* **Exercise**
Render every line of the data exactly as written, and leave out the pictures.

* **Data excerpt**
_ _ _ _ _ _ _

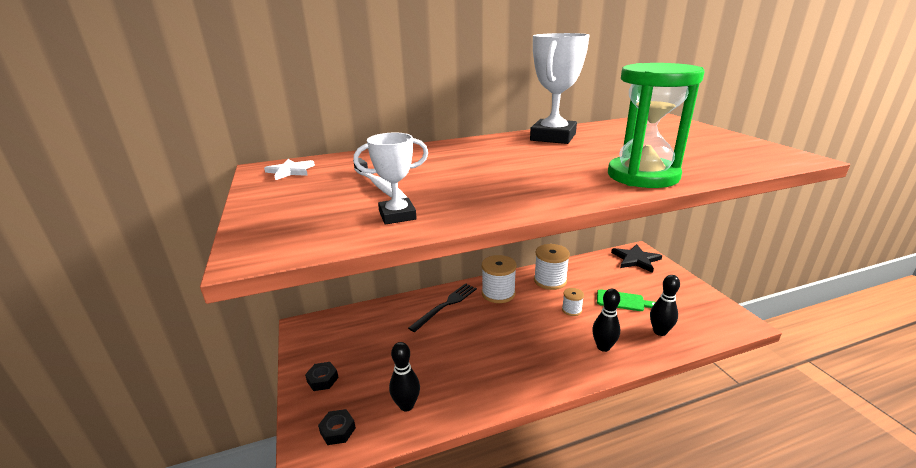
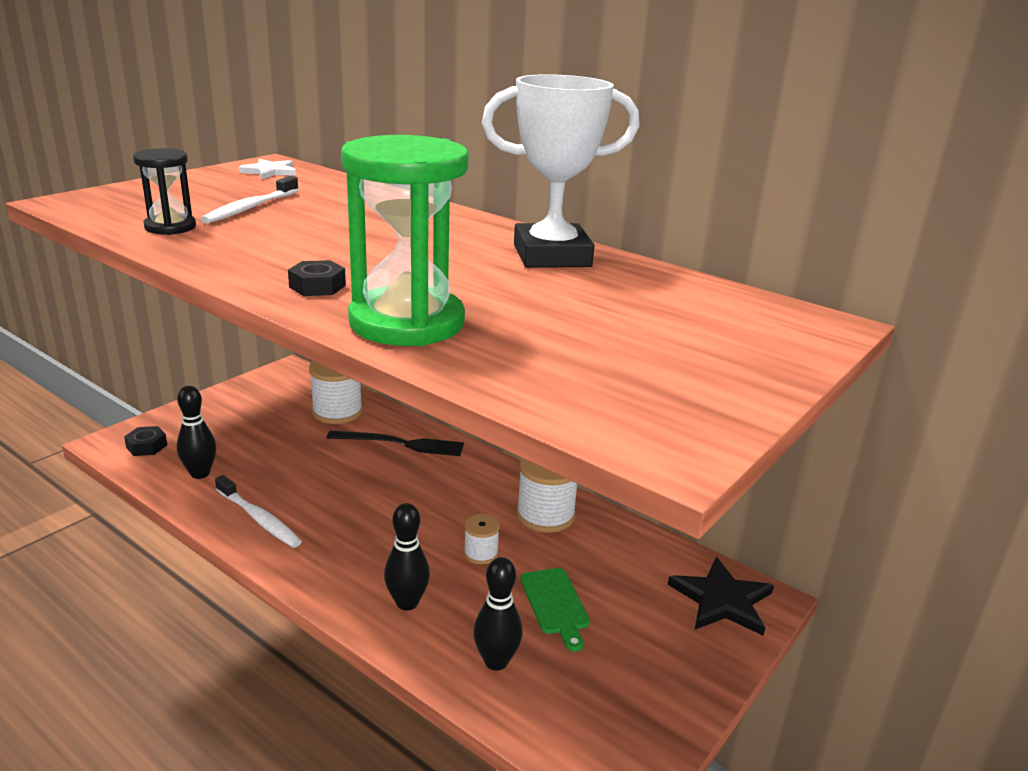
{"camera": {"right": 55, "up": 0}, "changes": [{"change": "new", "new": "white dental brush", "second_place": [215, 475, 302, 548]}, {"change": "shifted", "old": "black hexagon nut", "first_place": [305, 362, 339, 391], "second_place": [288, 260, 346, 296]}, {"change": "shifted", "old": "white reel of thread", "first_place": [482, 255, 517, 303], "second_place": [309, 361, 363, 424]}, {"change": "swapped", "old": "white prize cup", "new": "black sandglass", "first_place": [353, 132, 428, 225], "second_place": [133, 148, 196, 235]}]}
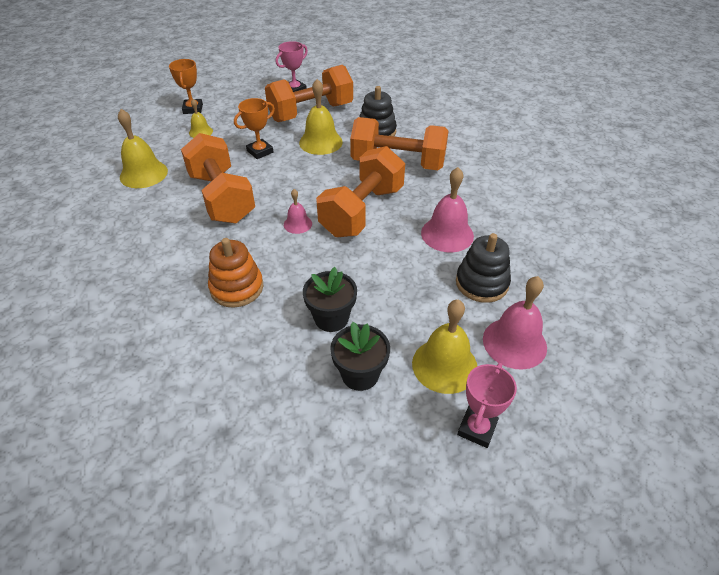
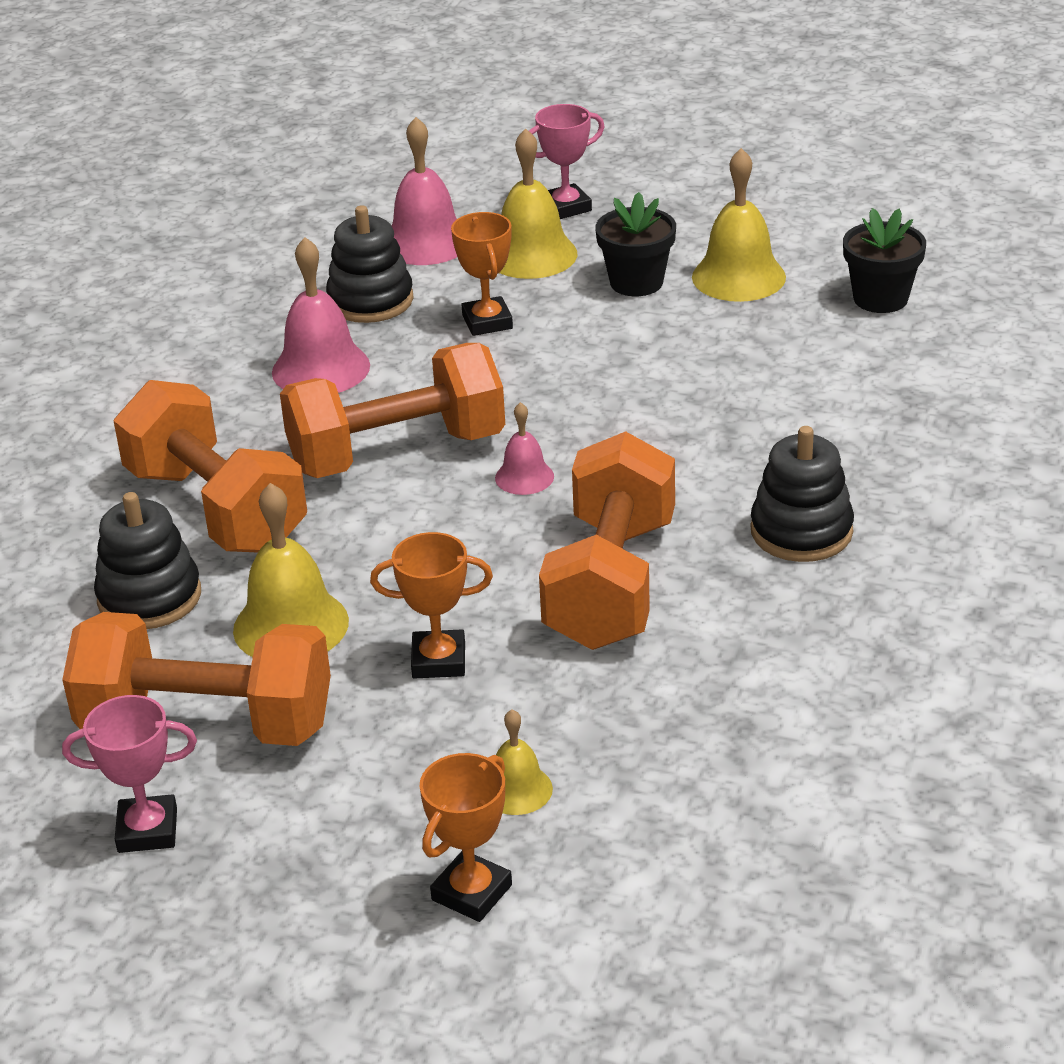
{"camera": {"right": -140, "up": -10}, "changes": [{"change": "gone", "old": "orange-coloured stacking rings", "first_place": [208, 238, 263, 308]}, {"change": "new", "new": "orange-coloured prize cup", "second_place": [451, 212, 513, 336]}, {"change": "new", "new": "black stacking rings", "second_place": [751, 426, 854, 562]}, {"change": "shifted", "old": "bright yellow hand bell", "first_place": [118, 109, 168, 188], "second_place": [692, 148, 786, 302]}, {"change": "shifted", "old": "black flower pot", "first_place": [303, 267, 357, 332], "second_place": [843, 208, 926, 313]}]}
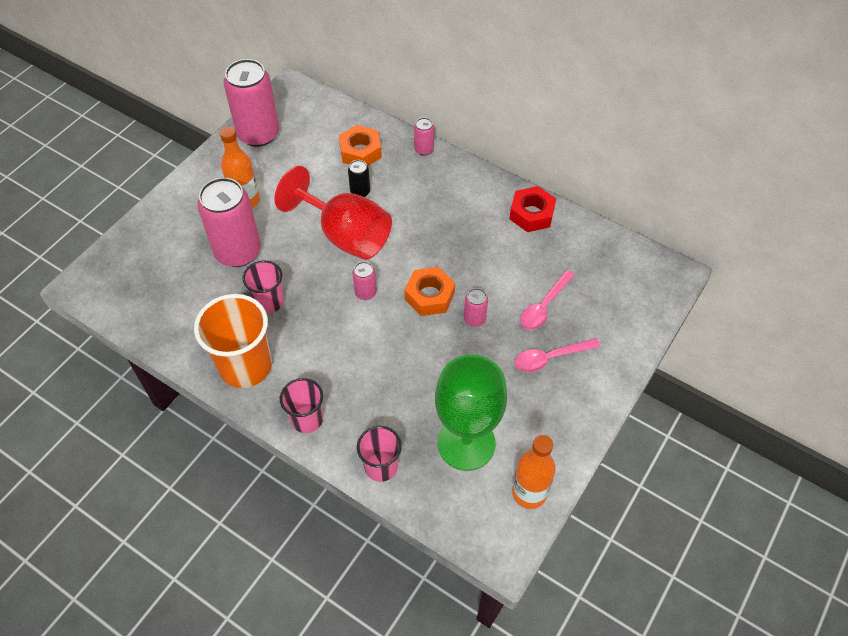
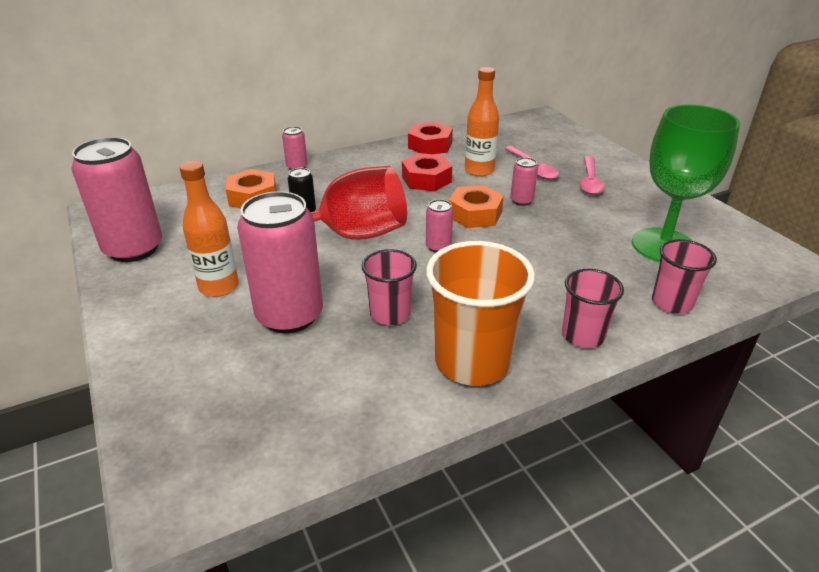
{"camera": {"right": -60, "up": -20}, "changes": [{"change": "new", "new": "red hexagon nut", "second_place": [402, 153, 452, 191]}, {"change": "shifted", "old": "orange-coloured bottle", "first_place": [512, 435, 556, 509], "second_place": [465, 67, 499, 177]}]}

_ _ _ _ _ _ _

* **Solution to the problem**
{"camera": {"right": 55, "up": 0}, "changes": [{"change": "new", "new": "white dental brush", "second_place": [215, 475, 302, 548]}, {"change": "shifted", "old": "black hexagon nut", "first_place": [305, 362, 339, 391], "second_place": [288, 260, 346, 296]}, {"change": "shifted", "old": "white reel of thread", "first_place": [482, 255, 517, 303], "second_place": [309, 361, 363, 424]}, {"change": "swapped", "old": "white prize cup", "new": "black sandglass", "first_place": [353, 132, 428, 225], "second_place": [133, 148, 196, 235]}]}
{"camera": {"right": -140, "up": -10}, "changes": [{"change": "gone", "old": "orange-coloured stacking rings", "first_place": [208, 238, 263, 308]}, {"change": "new", "new": "orange-coloured prize cup", "second_place": [451, 212, 513, 336]}, {"change": "new", "new": "black stacking rings", "second_place": [751, 426, 854, 562]}, {"change": "shifted", "old": "bright yellow hand bell", "first_place": [118, 109, 168, 188], "second_place": [692, 148, 786, 302]}, {"change": "shifted", "old": "black flower pot", "first_place": [303, 267, 357, 332], "second_place": [843, 208, 926, 313]}]}
{"camera": {"right": -60, "up": -20}, "changes": [{"change": "new", "new": "red hexagon nut", "second_place": [402, 153, 452, 191]}, {"change": "shifted", "old": "orange-coloured bottle", "first_place": [512, 435, 556, 509], "second_place": [465, 67, 499, 177]}]}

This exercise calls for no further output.